**TASK INSTRUCTIONS**
The answer must consist of each line below that holds the word "pink", copied as it stands.

Spatial object tracking data
- Opening Delimiter -

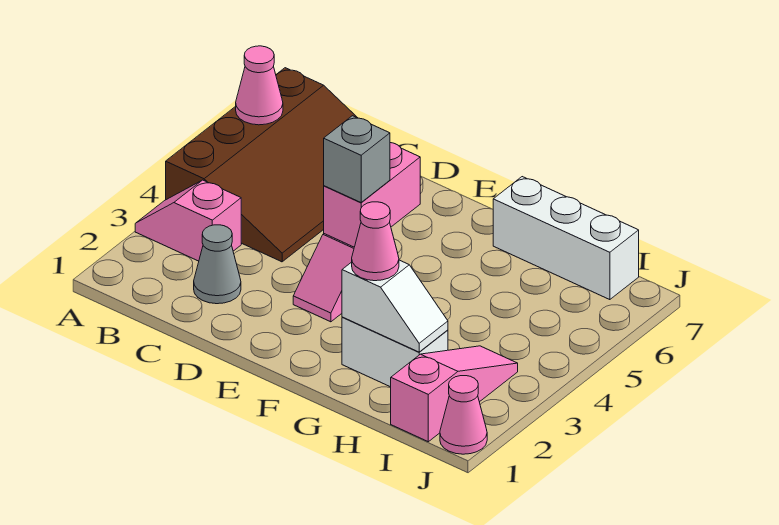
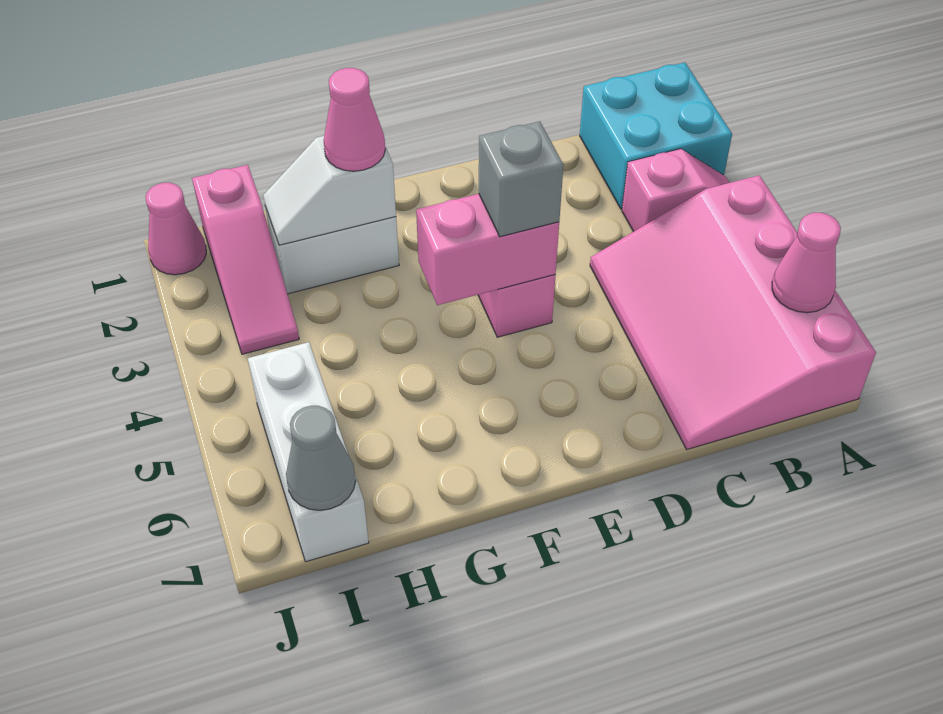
none -> cyan brick A1:B2 level 1
brown slope A4:C7 level 1 top A -> pink slope A4:C7 level 1 top A
grey cone C2 level 1 -> grey cone I7 level 2
pink brick E4:E5 level 2 -> pink brick E4:F4 level 2
white brick G7:I7 level 1 -> white brick I5:I7 level 1

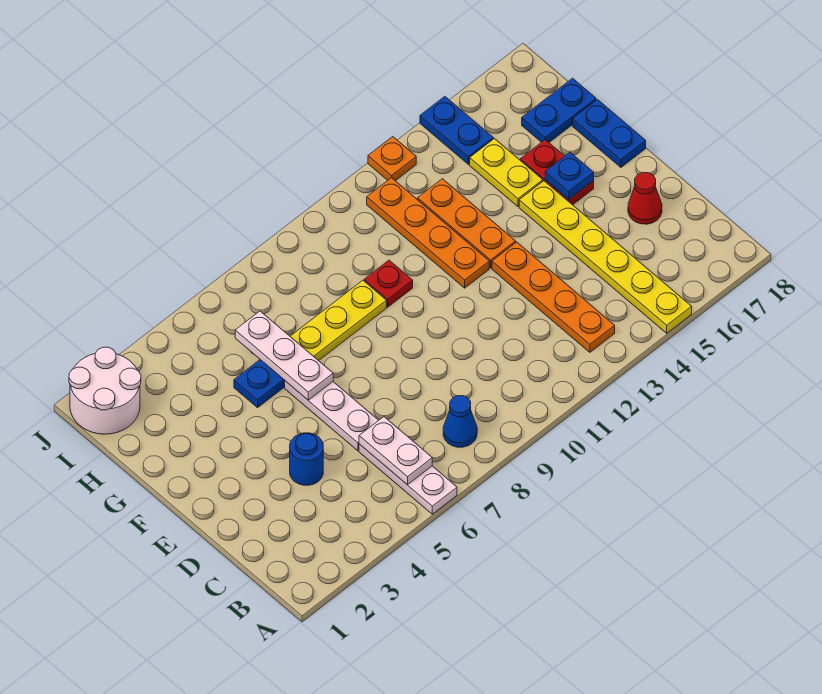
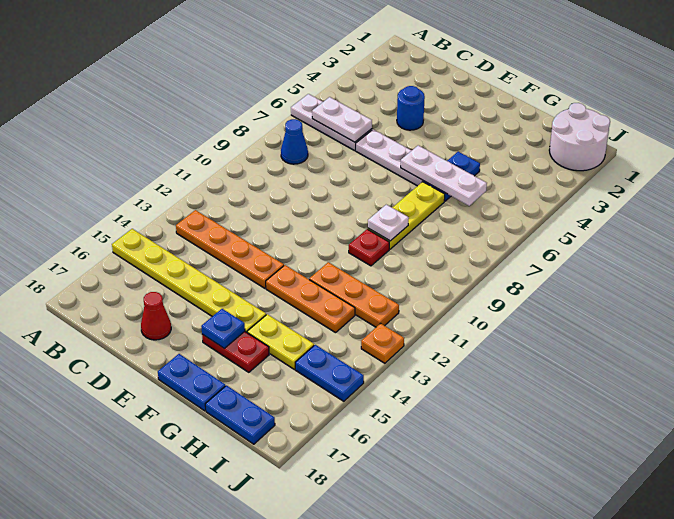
orange plate F12:I12 level 1 -> orange plate G12:I12 level 1
none -> white plate G9 level 2
blue plate H17:H18 level 1 -> blue plate H18:I18 level 1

- Closing Delimiter -

**EXPECTED ANSWER**
brown slope A4:C7 level 1 top A -> pink slope A4:C7 level 1 top A
pink brick E4:E5 level 2 -> pink brick E4:F4 level 2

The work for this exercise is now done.